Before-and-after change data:
=== Begin Enclosure ===

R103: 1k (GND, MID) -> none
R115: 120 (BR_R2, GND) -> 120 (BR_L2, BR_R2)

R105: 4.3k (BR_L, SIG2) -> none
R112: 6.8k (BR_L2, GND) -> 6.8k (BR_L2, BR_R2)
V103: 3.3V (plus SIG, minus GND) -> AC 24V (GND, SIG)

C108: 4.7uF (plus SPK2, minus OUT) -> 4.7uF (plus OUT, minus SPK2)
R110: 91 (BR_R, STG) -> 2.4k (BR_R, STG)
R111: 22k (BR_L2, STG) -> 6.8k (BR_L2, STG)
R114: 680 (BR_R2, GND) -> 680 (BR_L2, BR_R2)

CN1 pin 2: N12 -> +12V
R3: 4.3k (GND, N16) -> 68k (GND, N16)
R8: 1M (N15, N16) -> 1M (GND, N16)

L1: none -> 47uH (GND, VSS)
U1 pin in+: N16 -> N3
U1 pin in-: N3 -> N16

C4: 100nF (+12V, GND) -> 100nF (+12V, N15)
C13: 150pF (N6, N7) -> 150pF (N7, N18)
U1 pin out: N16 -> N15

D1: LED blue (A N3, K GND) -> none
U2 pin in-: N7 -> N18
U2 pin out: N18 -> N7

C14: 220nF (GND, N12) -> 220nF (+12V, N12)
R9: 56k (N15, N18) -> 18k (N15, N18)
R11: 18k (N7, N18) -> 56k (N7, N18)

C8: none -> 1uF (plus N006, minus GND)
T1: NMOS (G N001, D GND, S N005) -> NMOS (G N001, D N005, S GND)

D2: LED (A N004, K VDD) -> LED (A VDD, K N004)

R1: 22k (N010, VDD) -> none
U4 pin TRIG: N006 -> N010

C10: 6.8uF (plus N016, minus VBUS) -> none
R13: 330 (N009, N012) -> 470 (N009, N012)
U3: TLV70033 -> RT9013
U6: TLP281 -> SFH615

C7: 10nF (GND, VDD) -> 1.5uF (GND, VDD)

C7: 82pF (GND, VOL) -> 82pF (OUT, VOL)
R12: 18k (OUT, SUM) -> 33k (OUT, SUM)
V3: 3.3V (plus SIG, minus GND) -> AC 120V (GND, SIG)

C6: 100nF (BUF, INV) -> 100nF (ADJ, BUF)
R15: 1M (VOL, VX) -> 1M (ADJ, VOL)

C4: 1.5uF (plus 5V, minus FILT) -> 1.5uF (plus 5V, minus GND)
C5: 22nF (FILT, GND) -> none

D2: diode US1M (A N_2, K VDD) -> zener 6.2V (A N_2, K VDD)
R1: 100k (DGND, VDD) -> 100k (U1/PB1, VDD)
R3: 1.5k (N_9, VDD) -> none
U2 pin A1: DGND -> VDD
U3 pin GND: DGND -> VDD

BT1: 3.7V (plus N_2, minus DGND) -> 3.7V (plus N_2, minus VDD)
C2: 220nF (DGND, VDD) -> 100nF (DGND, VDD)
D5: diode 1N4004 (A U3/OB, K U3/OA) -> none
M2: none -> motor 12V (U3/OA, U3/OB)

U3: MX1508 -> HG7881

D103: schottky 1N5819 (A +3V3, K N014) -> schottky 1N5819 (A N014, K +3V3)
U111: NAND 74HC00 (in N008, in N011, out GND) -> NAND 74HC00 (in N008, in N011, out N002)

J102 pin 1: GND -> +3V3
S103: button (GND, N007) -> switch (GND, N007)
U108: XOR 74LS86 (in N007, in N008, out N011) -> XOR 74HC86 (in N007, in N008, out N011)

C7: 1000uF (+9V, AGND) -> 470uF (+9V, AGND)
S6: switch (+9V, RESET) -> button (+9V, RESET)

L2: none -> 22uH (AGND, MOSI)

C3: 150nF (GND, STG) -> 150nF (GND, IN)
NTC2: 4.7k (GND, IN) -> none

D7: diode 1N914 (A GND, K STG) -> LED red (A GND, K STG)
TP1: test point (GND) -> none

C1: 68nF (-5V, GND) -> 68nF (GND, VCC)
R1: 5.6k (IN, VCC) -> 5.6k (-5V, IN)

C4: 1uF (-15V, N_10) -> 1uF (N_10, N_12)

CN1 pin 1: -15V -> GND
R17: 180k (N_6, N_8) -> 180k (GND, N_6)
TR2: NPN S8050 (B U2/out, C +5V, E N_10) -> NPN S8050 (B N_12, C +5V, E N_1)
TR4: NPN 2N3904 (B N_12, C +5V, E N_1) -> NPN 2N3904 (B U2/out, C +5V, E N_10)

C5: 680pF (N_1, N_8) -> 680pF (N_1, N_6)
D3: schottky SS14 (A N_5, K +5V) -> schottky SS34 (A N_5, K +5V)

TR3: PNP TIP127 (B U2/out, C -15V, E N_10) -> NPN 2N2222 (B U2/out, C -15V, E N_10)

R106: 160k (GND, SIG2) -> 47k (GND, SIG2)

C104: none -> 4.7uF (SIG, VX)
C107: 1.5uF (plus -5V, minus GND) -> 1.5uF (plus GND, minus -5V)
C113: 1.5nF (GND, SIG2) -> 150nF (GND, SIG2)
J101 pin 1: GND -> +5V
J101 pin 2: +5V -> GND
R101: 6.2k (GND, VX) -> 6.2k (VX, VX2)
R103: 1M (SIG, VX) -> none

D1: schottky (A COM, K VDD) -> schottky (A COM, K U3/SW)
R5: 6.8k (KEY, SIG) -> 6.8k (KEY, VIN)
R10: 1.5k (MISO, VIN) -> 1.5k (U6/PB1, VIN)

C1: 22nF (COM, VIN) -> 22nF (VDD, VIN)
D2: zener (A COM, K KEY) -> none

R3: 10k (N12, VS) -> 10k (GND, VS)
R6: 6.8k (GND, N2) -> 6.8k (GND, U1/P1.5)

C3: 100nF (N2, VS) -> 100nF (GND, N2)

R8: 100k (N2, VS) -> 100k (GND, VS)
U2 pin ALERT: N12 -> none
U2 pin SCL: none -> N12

=== End Enclosure ===

# Task requirements
Please retype the top of the data exactly, down to and including the line that holds "C7: 10nF (GND, VDD) -> 1.5uF (GND, VDD)", and nothing further.

# Response box
R103: 1k (GND, MID) -> none
R115: 120 (BR_R2, GND) -> 120 (BR_L2, BR_R2)

R105: 4.3k (BR_L, SIG2) -> none
R112: 6.8k (BR_L2, GND) -> 6.8k (BR_L2, BR_R2)
V103: 3.3V (plus SIG, minus GND) -> AC 24V (GND, SIG)

C108: 4.7uF (plus SPK2, minus OUT) -> 4.7uF (plus OUT, minus SPK2)
R110: 91 (BR_R, STG) -> 2.4k (BR_R, STG)
R111: 22k (BR_L2, STG) -> 6.8k (BR_L2, STG)
R114: 680 (BR_R2, GND) -> 680 (BR_L2, BR_R2)

CN1 pin 2: N12 -> +12V
R3: 4.3k (GND, N16) -> 68k (GND, N16)
R8: 1M (N15, N16) -> 1M (GND, N16)

L1: none -> 47uH (GND, VSS)
U1 pin in+: N16 -> N3
U1 pin in-: N3 -> N16

C4: 100nF (+12V, GND) -> 100nF (+12V, N15)
C13: 150pF (N6, N7) -> 150pF (N7, N18)
U1 pin out: N16 -> N15

D1: LED blue (A N3, K GND) -> none
U2 pin in-: N7 -> N18
U2 pin out: N18 -> N7

C14: 220nF (GND, N12) -> 220nF (+12V, N12)
R9: 56k (N15, N18) -> 18k (N15, N18)
R11: 18k (N7, N18) -> 56k (N7, N18)

C8: none -> 1uF (plus N006, minus GND)
T1: NMOS (G N001, D GND, S N005) -> NMOS (G N001, D N005, S GND)

D2: LED (A N004, K VDD) -> LED (A VDD, K N004)

R1: 22k (N010, VDD) -> none
U4 pin TRIG: N006 -> N010

C10: 6.8uF (plus N016, minus VBUS) -> none
R13: 330 (N009, N012) -> 470 (N009, N012)
U3: TLV70033 -> RT9013
U6: TLP281 -> SFH615

C7: 10nF (GND, VDD) -> 1.5uF (GND, VDD)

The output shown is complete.